● **Aim of the task**
Should the listing contain images, exclude them; give the rest again exactly.

● **Records supplied**
▼

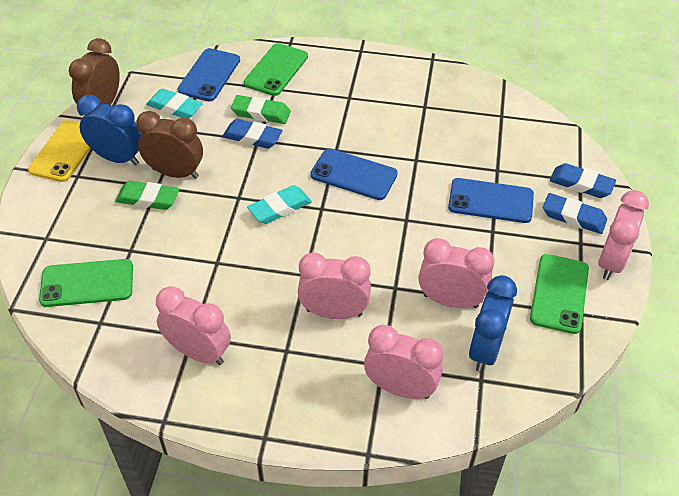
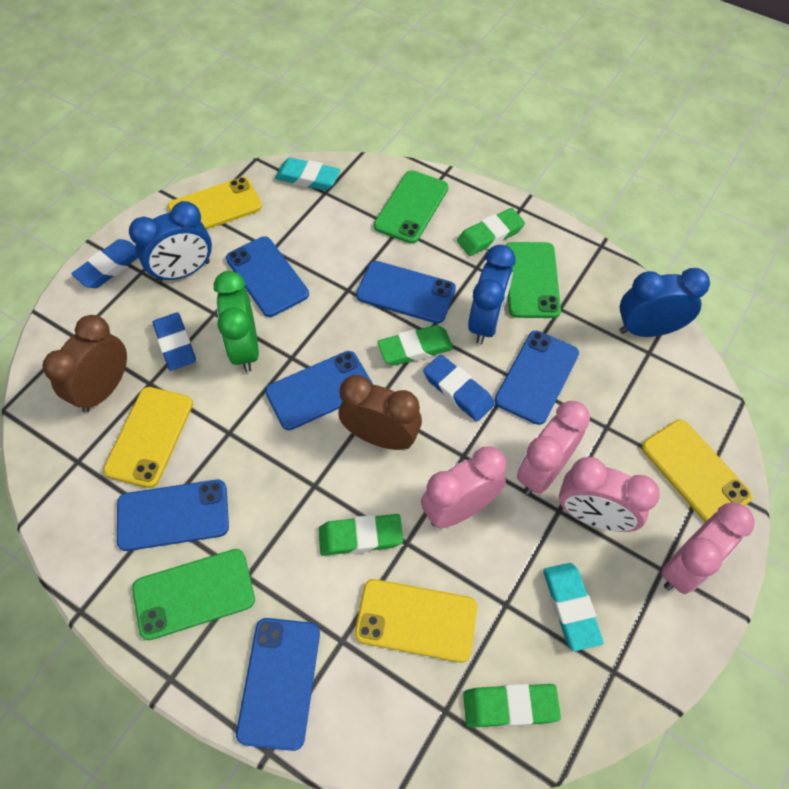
blue clock: 2 -> 3
blue phone: 3 -> 6
green clock: 0 -> 1
green eraser: 2 -> 4
pink clock: 5 -> 4
yellow phone: 1 -> 4

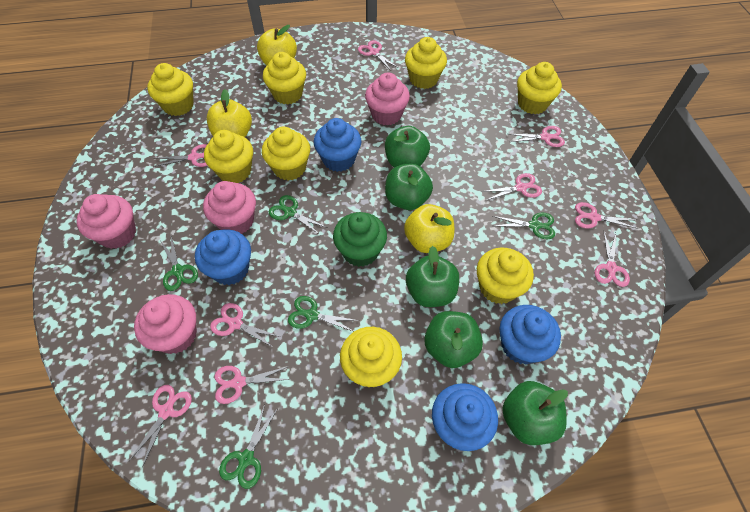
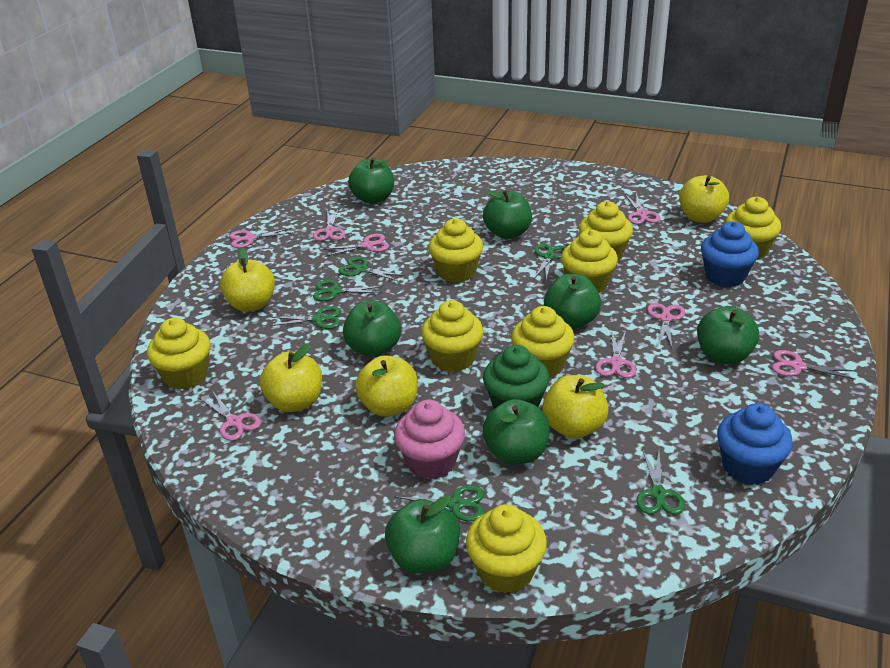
blue cupcake: 4 -> 2
green apple: 5 -> 7
green scissors: 5 -> 6
pink cupcake: 4 -> 1
pink scissors: 9 -> 8
yellow apple: 3 -> 5

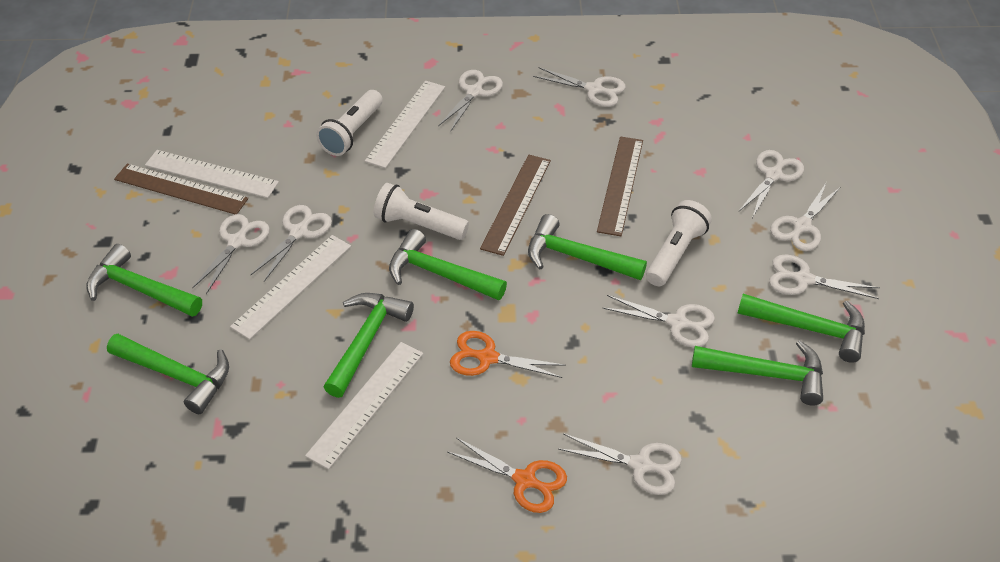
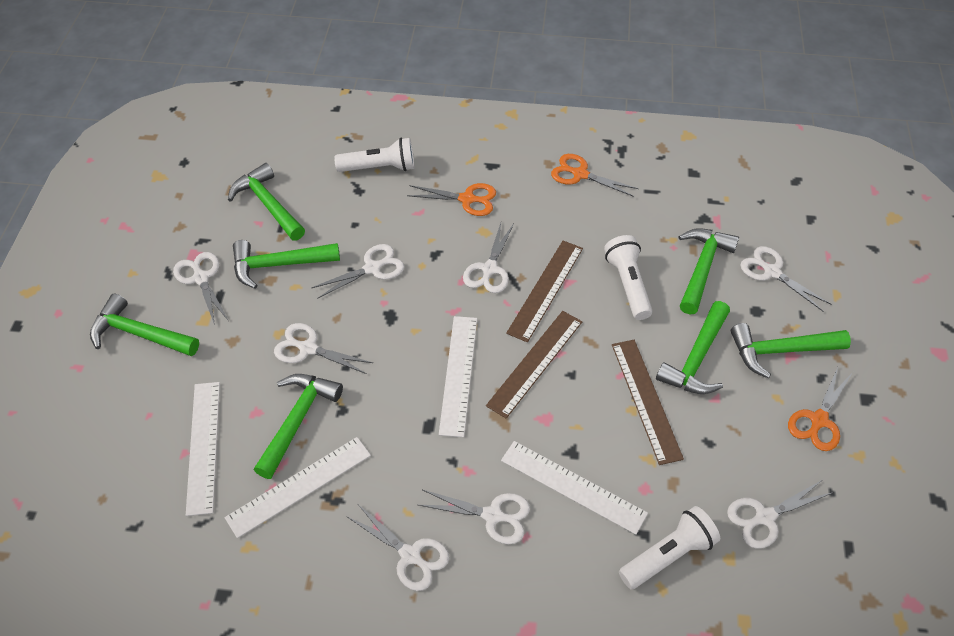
orange scissors: 2 -> 3
white scissors: 9 -> 8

▲

● **Output below**
blue clock: 2 -> 3
blue phone: 3 -> 6
green clock: 0 -> 1
green eraser: 2 -> 4
pink clock: 5 -> 4
yellow phone: 1 -> 4

blue cupcake: 4 -> 2
green apple: 5 -> 7
green scissors: 5 -> 6
pink cupcake: 4 -> 1
pink scissors: 9 -> 8
yellow apple: 3 -> 5

orange scissors: 2 -> 3
white scissors: 9 -> 8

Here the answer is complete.